## WORK REQUEST
Reproduce the data below in full and to the letter, images excepted.

Scene image comparisons:
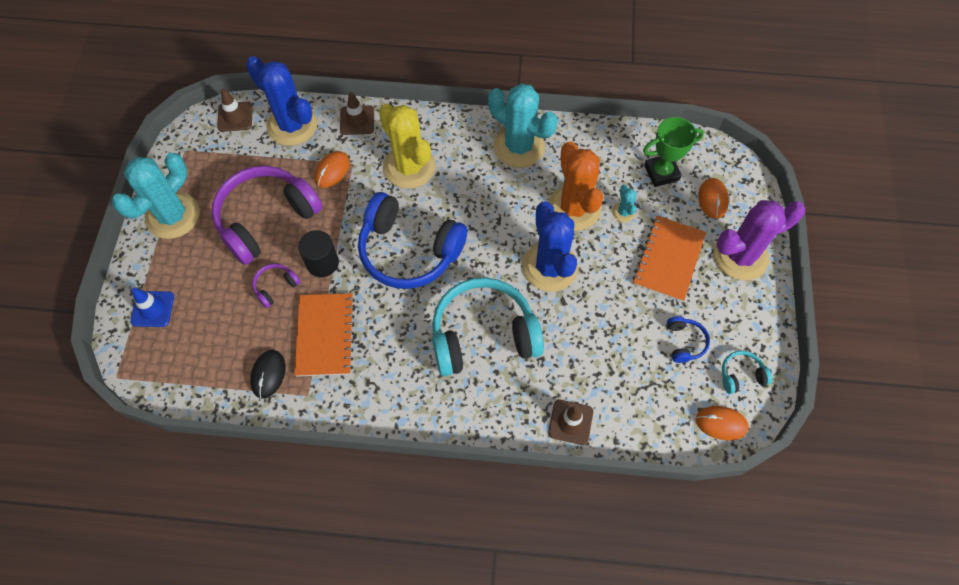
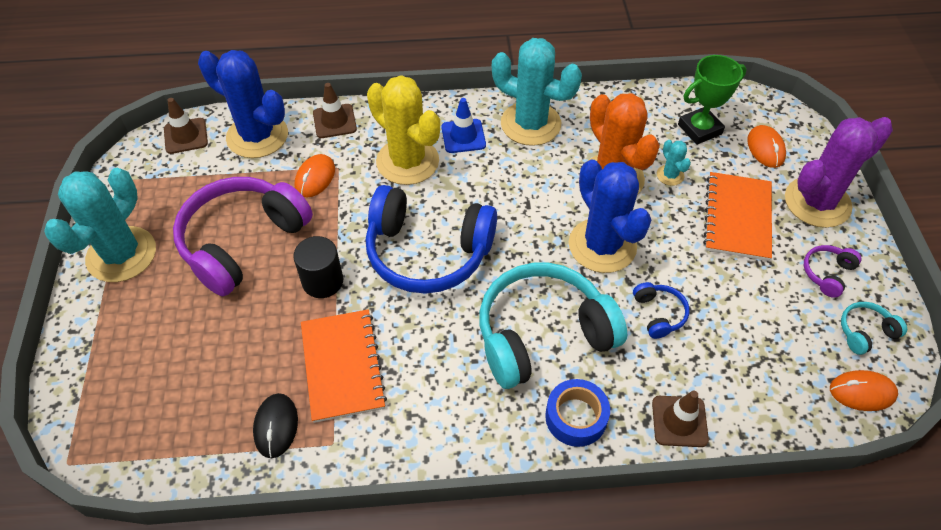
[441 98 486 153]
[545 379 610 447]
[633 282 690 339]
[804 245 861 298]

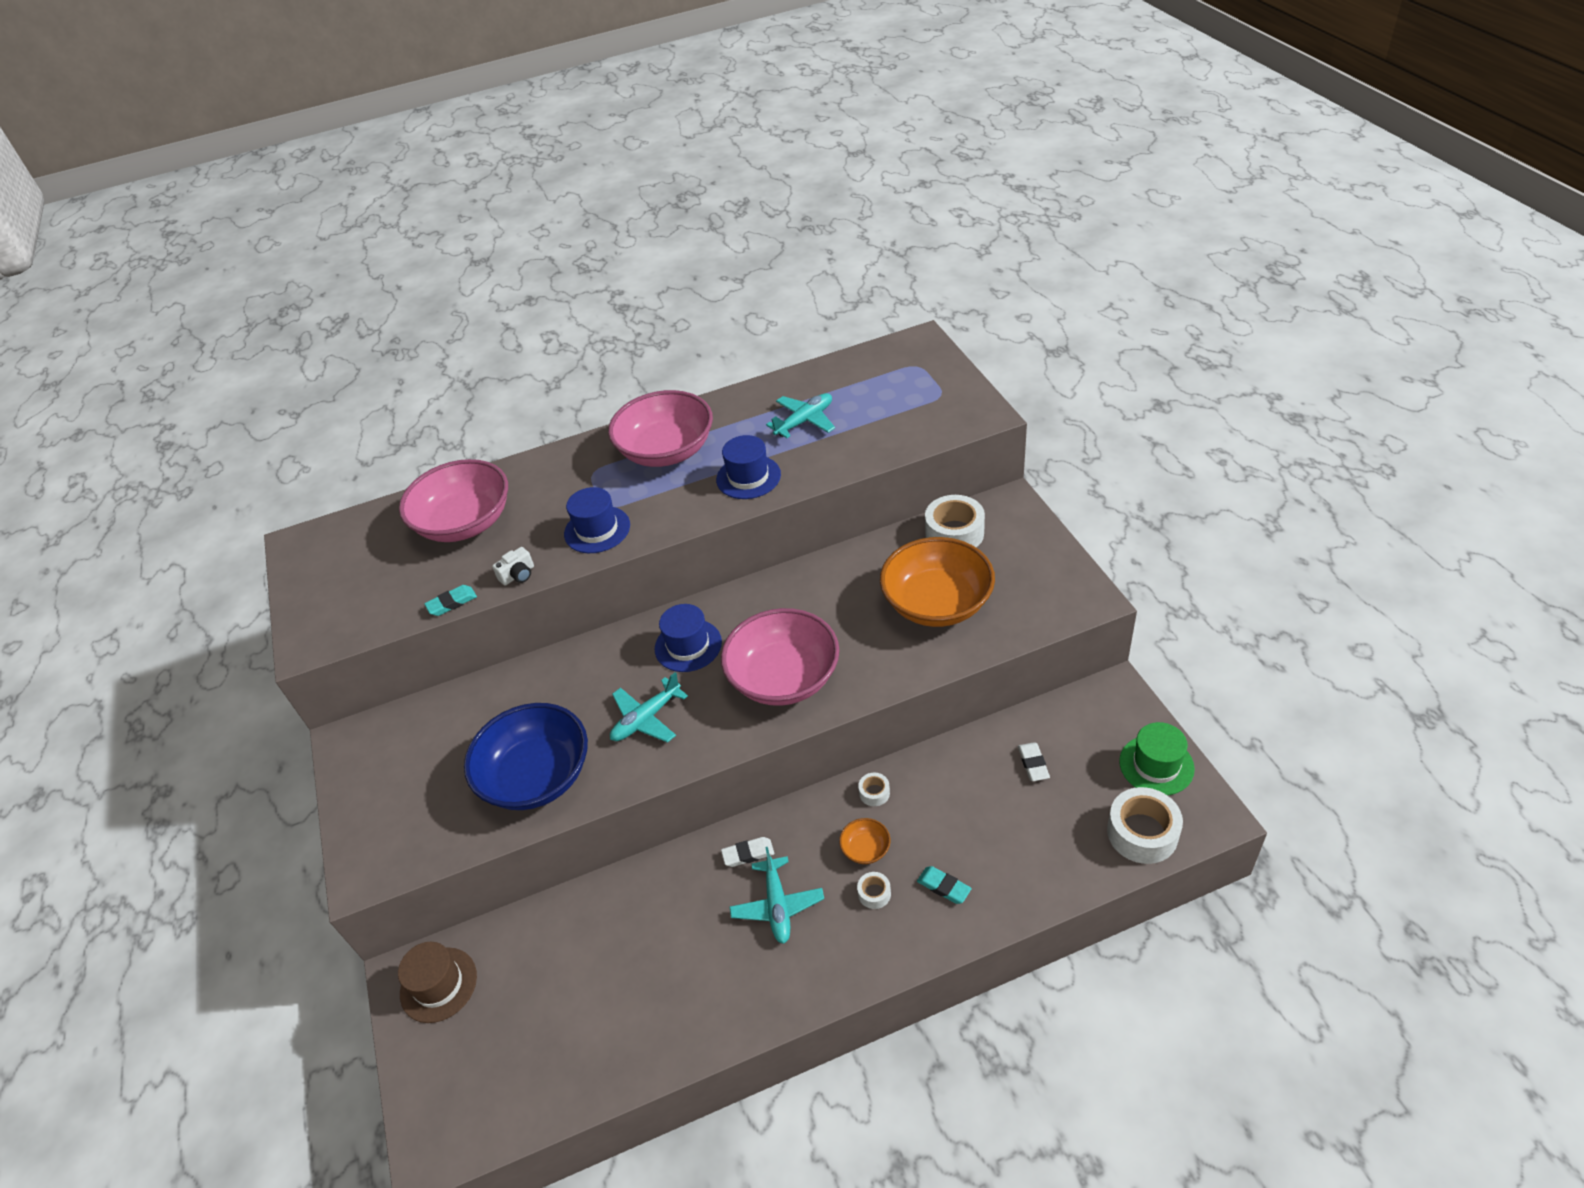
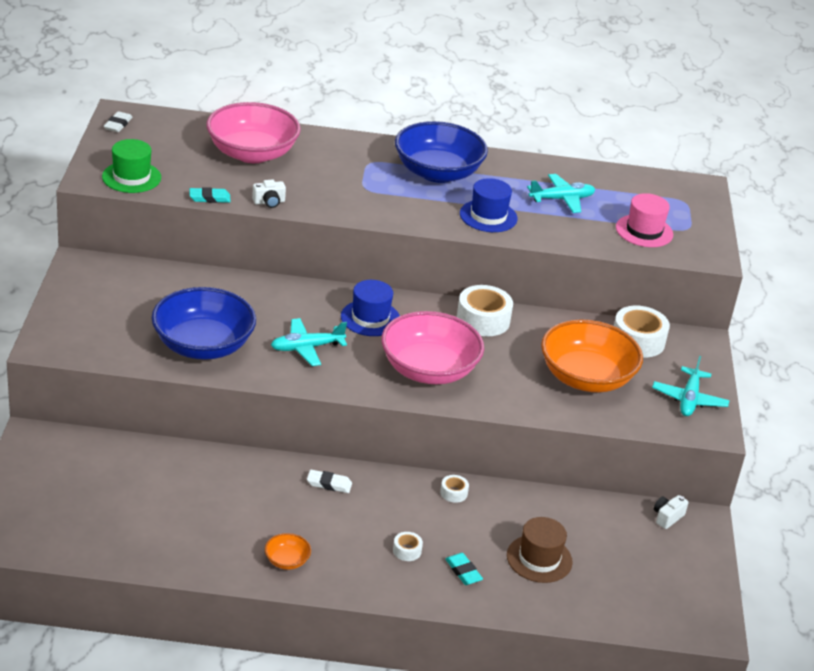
[102 139 161 193]
[104 111 132 132]
[265 533 311 570]
[395 121 488 183]
[457 285 513 336]
[507 517 573 583]
[616 193 673 247]
[652 356 730 416]
[654 495 689 529]
[564 487 630 553] (first image)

## EXERCISE ANSWER
[441 98 486 153]
[545 379 610 447]
[633 282 690 339]
[804 245 861 298]

[102 139 161 193]
[104 111 132 132]
[265 533 311 570]
[395 121 488 183]
[457 285 513 336]
[507 517 573 583]
[616 193 673 247]
[652 356 730 416]
[654 495 689 529]
[564 487 630 553] (first image)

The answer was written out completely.